(Stored dataset items)

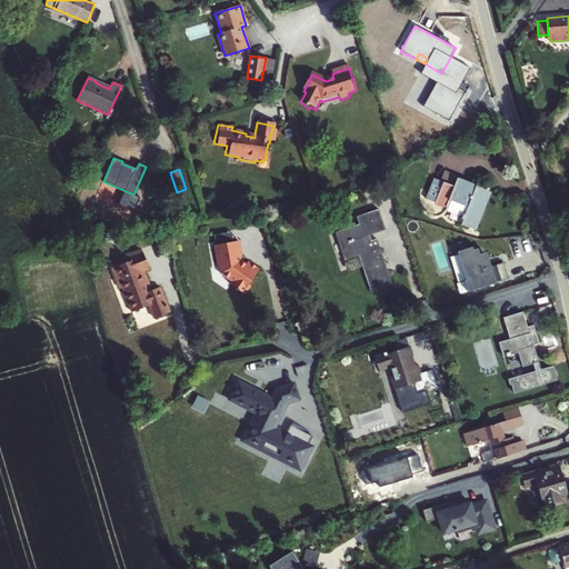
[(442,182),(435,202),(447,207),(446,210),(461,217),(459,223),(475,230),(487,200),(479,197),(481,189),(457,179),(453,186),(442,182)]
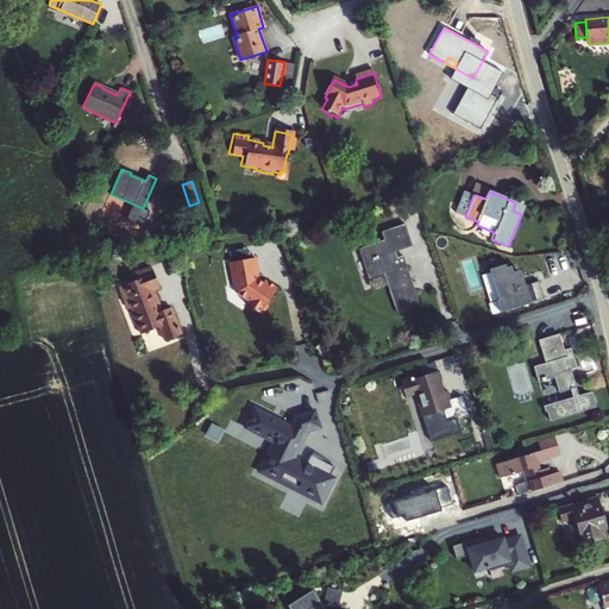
[(465,217),(473,195),(471,194),(463,215),(465,217)]
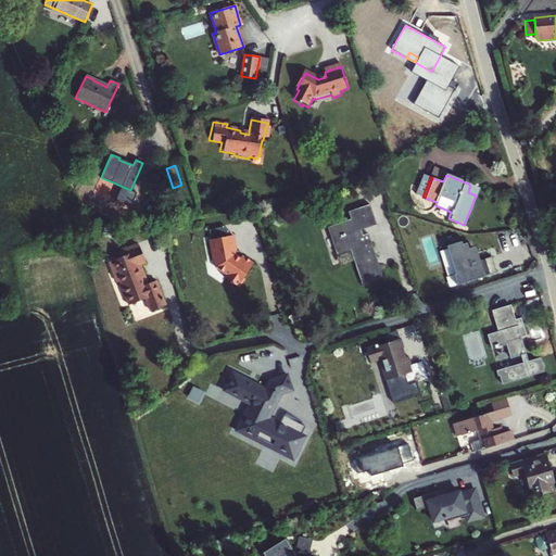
[(479,188),(470,185),(468,192),(476,196),(479,188)]
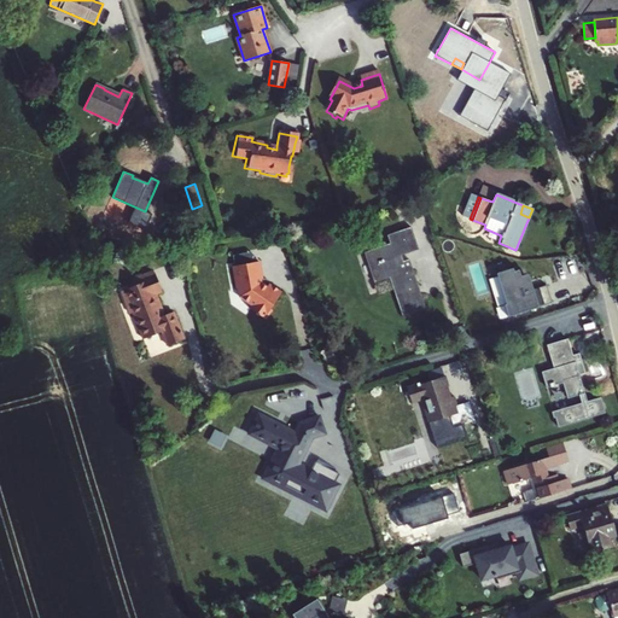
[(418,249),(410,227),(386,235),(389,244),(365,252),(374,283),(389,278),(402,316),(426,308),(409,260),(403,261),(400,262),(398,256),(401,255),(418,249)]
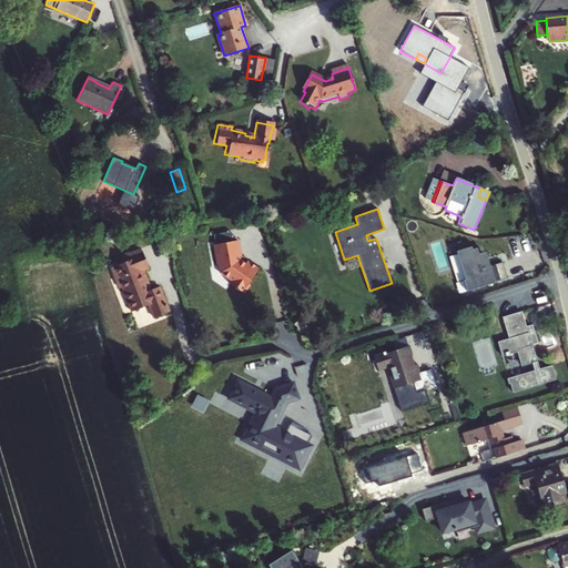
[(213,236),(214,246),(232,243),(230,233),(213,236)]
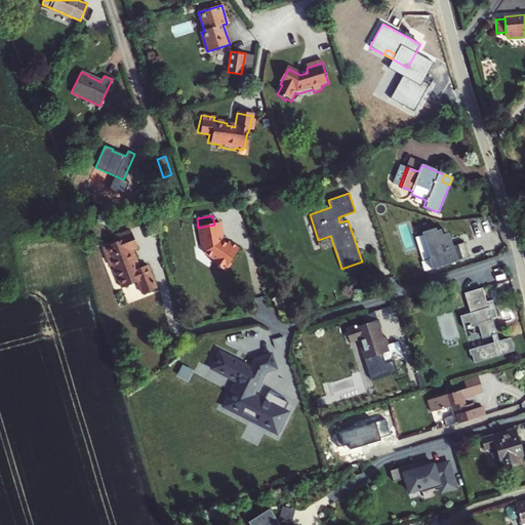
[(198,228),(197,228),(200,246),(202,246),(203,254),(213,260),(214,261),(212,264),(216,267),(220,270),(220,269),(225,272),(230,264),(230,263),(239,249),(228,242),(227,244),(226,246),(221,243),(221,242),(221,241),(221,238),(219,223),(214,225),(198,228)]
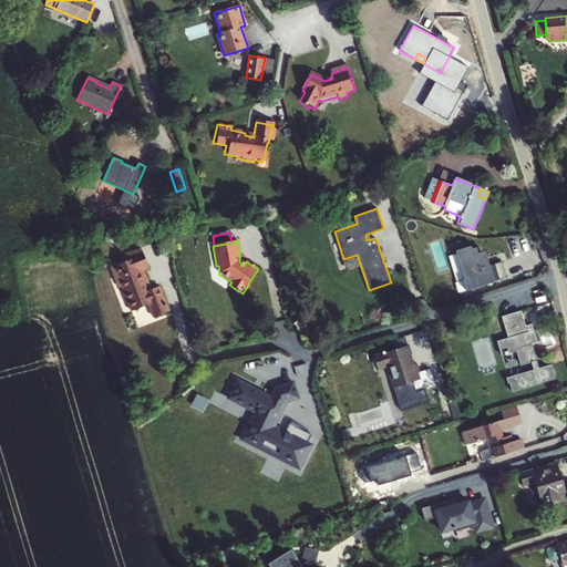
[(465,290),(505,277),(501,260),(486,265),(482,250),(476,253),(475,246),(471,248),(470,245),(455,249),(464,278),(462,279),(465,290)]
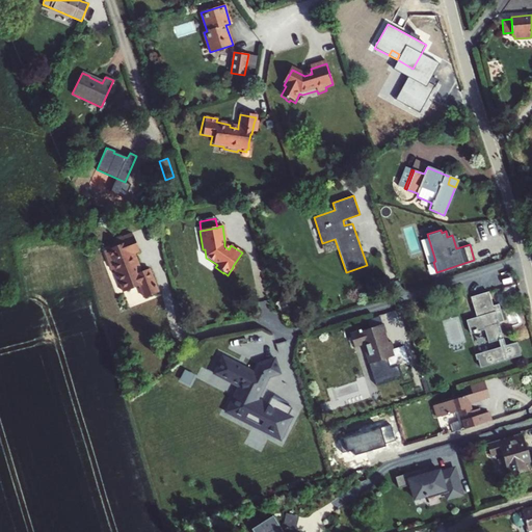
[(121,284),(124,294),(136,291),(140,303),(155,299),(148,274),(139,276),(133,258),(139,256),(134,240),(128,242),(127,240),(117,242),(118,248),(115,249),(104,253),(110,273),(112,272),(116,285),(121,284)]
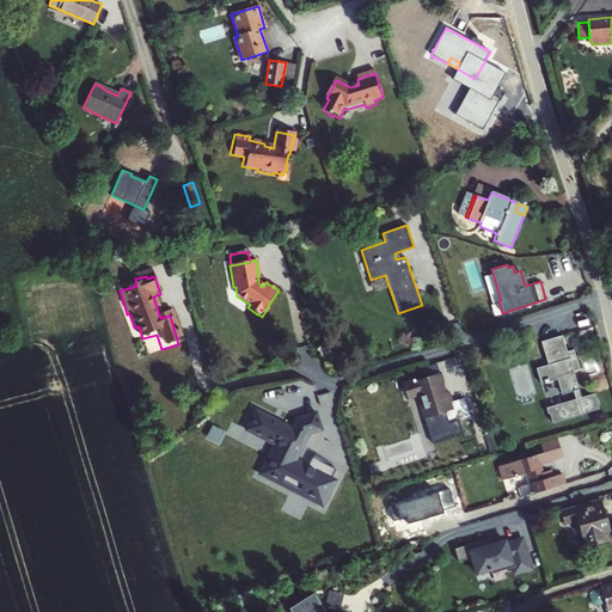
[(573,391),(576,399),(549,408),(552,422),(599,408),(594,393),(581,397),(573,371),(579,368),(573,350),(567,352),(562,336),(542,342),(549,365),(537,368),(542,384),(557,379),(562,395),(573,391)]
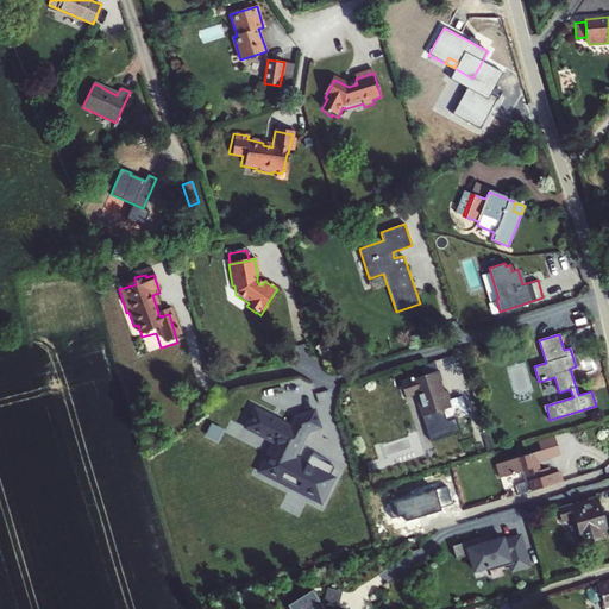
[(435,370),(400,382),(405,396),(416,393),(425,416),(444,410),(447,420),(468,414),(462,396),(450,400),(447,391),(443,393),(435,370)]
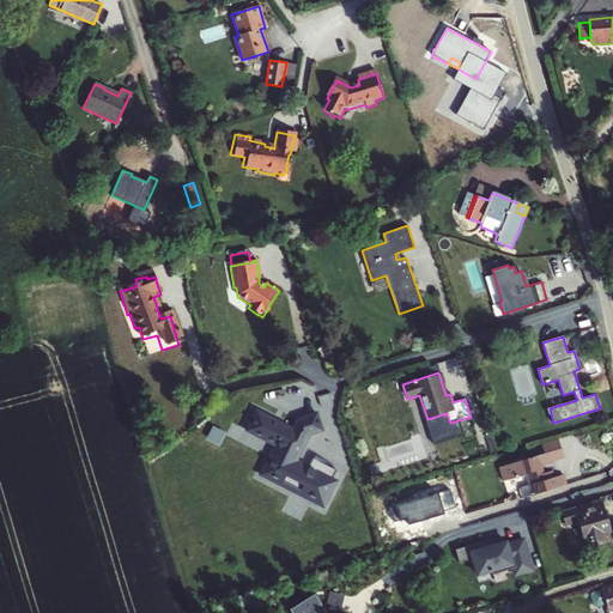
[(296,460),(309,435),(322,430),(316,413),(297,419),(291,429),(256,411),(247,430),(274,444),(269,454),(279,485),(322,507),(335,481),(332,479),(335,469),(313,457),(308,467),(296,460)]
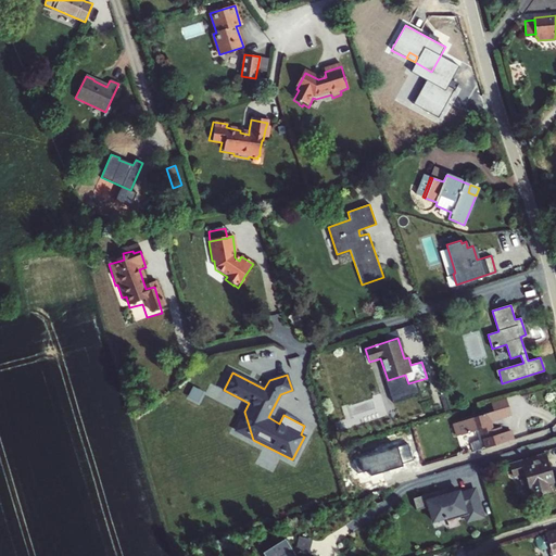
[(193,386),(189,396),(202,403),(207,392),(193,386)]
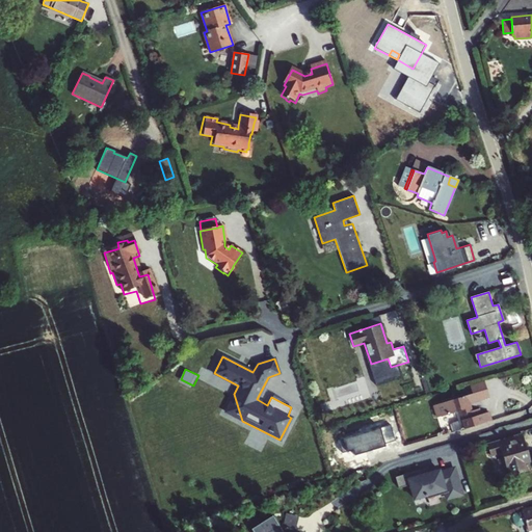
[(470,386),(472,394),(486,390),(484,381),(470,386)]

- _To-do item_
Copy the records word for word, leaving no picture in the copy.

- _Your solution_
[(442,182),(435,202),(447,207),(446,210),(461,217),(459,223),(475,230),(487,200),(479,197),(481,189),(457,179),(453,186),(442,182)]
[(465,217),(473,195),(471,194),(463,215),(465,217)]
[(479,188),(470,185),(468,192),(476,196),(479,188)]
[(418,249),(410,227),(386,235),(389,244),(365,252),(374,283),(389,278),(402,316),(426,308),(409,260),(403,261),(400,262),(398,256),(401,255),(418,249)]
[(213,236),(214,246),(232,243),(230,233),(213,236)]
[(198,228),(197,228),(200,246),(202,246),(203,254),(213,260),(214,261),(212,264),(216,267),(220,270),(220,269),(225,272),(230,264),(230,263),(239,249),(228,242),(227,244),(226,246),(221,243),(221,242),(221,241),(221,238),(219,223),(214,225),(198,228)]
[(465,290),(505,277),(501,260),(486,265),(482,250),(476,253),(475,246),(471,248),(470,245),(455,249),(464,278),(462,279),(465,290)]
[(121,284),(124,294),(136,291),(140,303),(155,299),(148,274),(139,276),(133,258),(139,256),(134,240),(128,242),(127,240),(117,242),(118,248),(115,249),(104,253),(110,273),(112,272),(116,285),(121,284)]
[(573,391),(576,399),(549,408),(552,422),(599,408),(594,393),(581,397),(573,371),(579,368),(573,350),(567,352),(562,336),(542,342),(549,365),(537,368),(542,384),(557,379),(562,395),(573,391)]
[(435,370),(400,382),(405,396),(416,393),(425,416),(444,410),(447,420),(468,414),(462,396),(450,400),(447,391),(443,393),(435,370)]
[(296,460),(309,435),(322,430),(316,413),(297,419),(291,429),(256,411),(247,430),(274,444),(269,454),(279,485),(322,507),(335,481),(332,479),(335,469),(313,457),(308,467),(296,460)]
[(193,386),(189,396),(202,403),(207,392),(193,386)]
[(470,386),(472,394),(486,390),(484,381),(470,386)]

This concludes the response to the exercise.